**What you should do:** Please copy out the full listing below, line for line, without changing any wording. Leave out the pictures.

**Source data:**
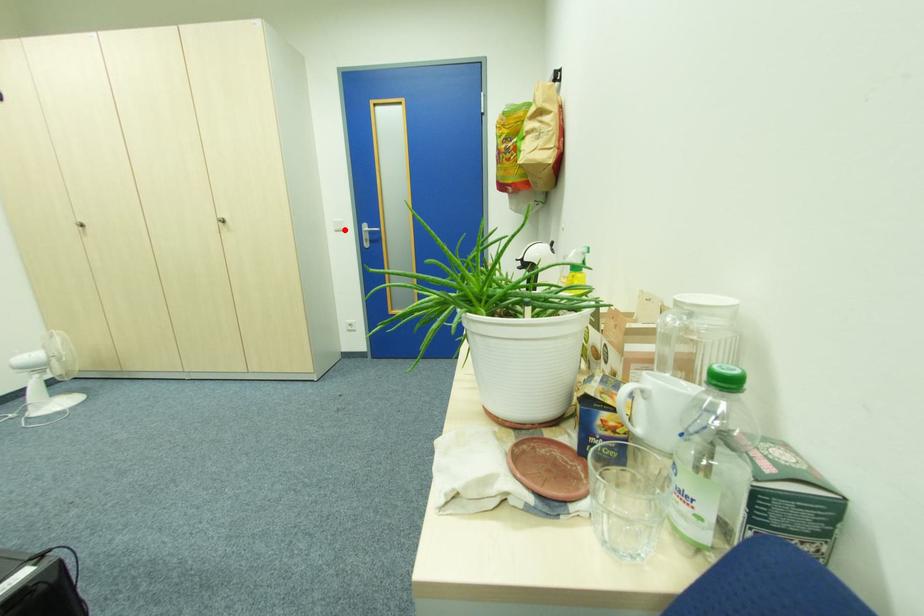
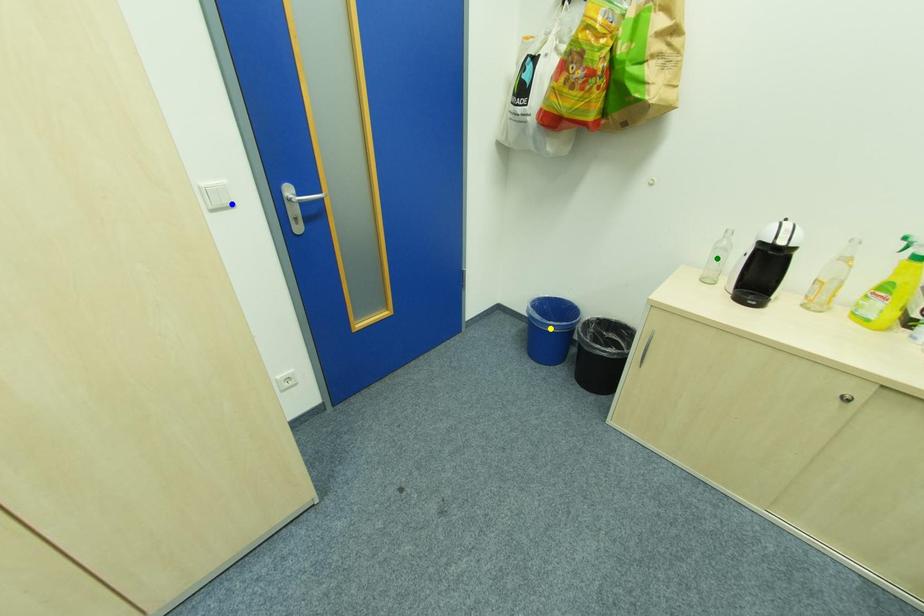
Question: I am providing you with two images of the same scene from different viewpoints. A red point is marked on the first image. You are given multiple points on the second image. Which spot in image 2 lines up with the point in image 1?

Choices:
 (A) green point
 (B) yellow point
 (C) blue point

Answer: (C)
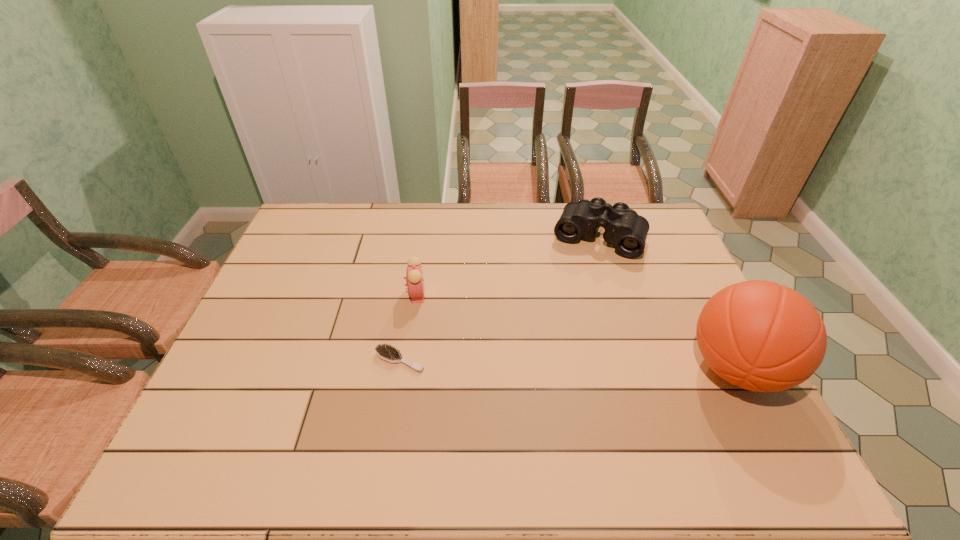
Locate an element on the screen. The width and height of the screenshot is (960, 540). vacant spot on the desktop that is between the shortest object and the basketball and is positioned on the face of the alarm clock is located at coordinates (563, 364).

Locate an element on the screen. The image size is (960, 540). free space on the desktop that is between the scrubbing brush and the basketball and is positioned at the eyepieces of the farthest object is located at coordinates (551, 364).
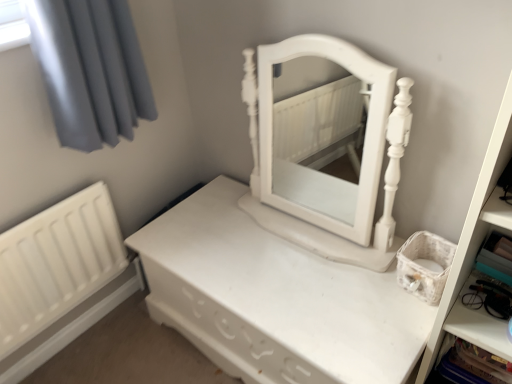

**Response area:**
Question: I am providing you with two images of the same scene from different viewpoints. A red point is marked on the first image. You are given multiple points on the second image. Which spot in image 2 lines up with the point in image 1?

Choices:
 (A) green point
 (B) yellow point
 (C) blue point

Answer: (C)
Locate an element on the screen. The width and height of the screenshot is (960, 540). vacant spot on the desktop that is between the shortest object and the basketball and is positioned on the face of the alarm clock is located at coordinates (563, 364).

Locate an element on the screen. The image size is (960, 540). free space on the desktop that is between the scrubbing brush and the basketball and is positioned at the eyepieces of the farthest object is located at coordinates (551, 364).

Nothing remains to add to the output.